| What you should do |
Starting at the line that contains "pink cross: (108, 35) -> (98, 32), turned -30", reproduce every line through the end of the entries below, with no pictures in the copy.

Colored shape movement records
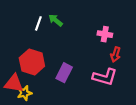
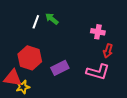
purple rectangle: (64, 73) -> (60, 68), turned 36

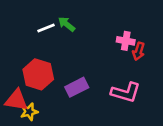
white line: (36, 22) -> (46, 28), turned 48
red arrow: (108, 51) -> (139, 51), moved

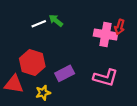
pink cross: (126, 41) -> (106, 34), size x1.5
red arrow: (139, 51) -> (120, 27), moved
yellow star: (29, 112) -> (43, 93), moved

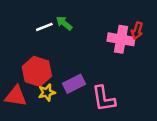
pink L-shape: (106, 78) -> (104, 99), moved, turned 65
yellow star: (43, 93) -> (47, 92), moved

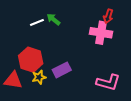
red arrow: (137, 31) -> (108, 16), moved
pink L-shape: (104, 99) -> (108, 82), moved, turned -65

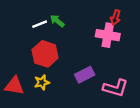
red hexagon: (31, 60) -> (45, 54), moved
purple rectangle: (62, 70) -> (85, 75), moved

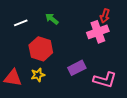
white line: (40, 24) -> (21, 23), moved
pink cross: (108, 35) -> (98, 32), turned -30

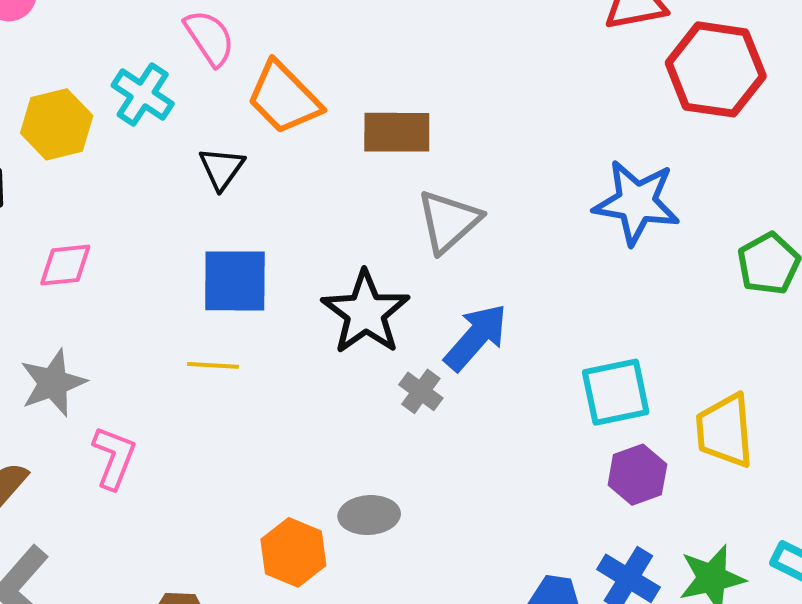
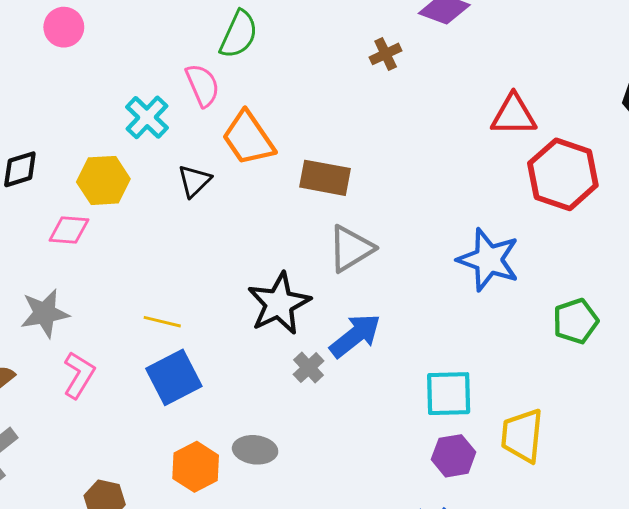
yellow hexagon: (57, 124) -> (103, 180), moved
blue square: (235, 281) -> (174, 377), moved, turned -38

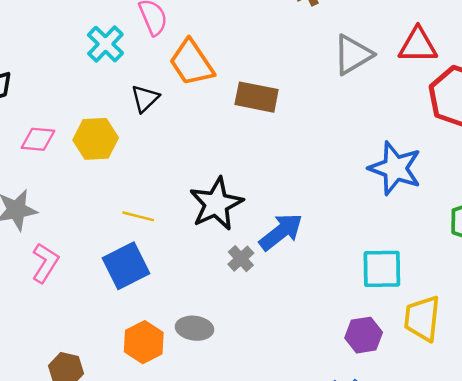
yellow hexagon: (103, 180) -> (96, 139), moved
gray triangle: (351, 249) -> (353, 55), moved
yellow line: (162, 322) -> (138, 216), moved
cyan square: (449, 394) -> (382, 269), moved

| Response to this exercise |
pink cross: (108, 35) -> (98, 32), turned -30

yellow hexagon: (57, 124) -> (103, 180), moved
blue square: (235, 281) -> (174, 377), moved, turned -38

yellow hexagon: (103, 180) -> (96, 139), moved
gray triangle: (351, 249) -> (353, 55), moved
yellow line: (162, 322) -> (138, 216), moved
cyan square: (449, 394) -> (382, 269), moved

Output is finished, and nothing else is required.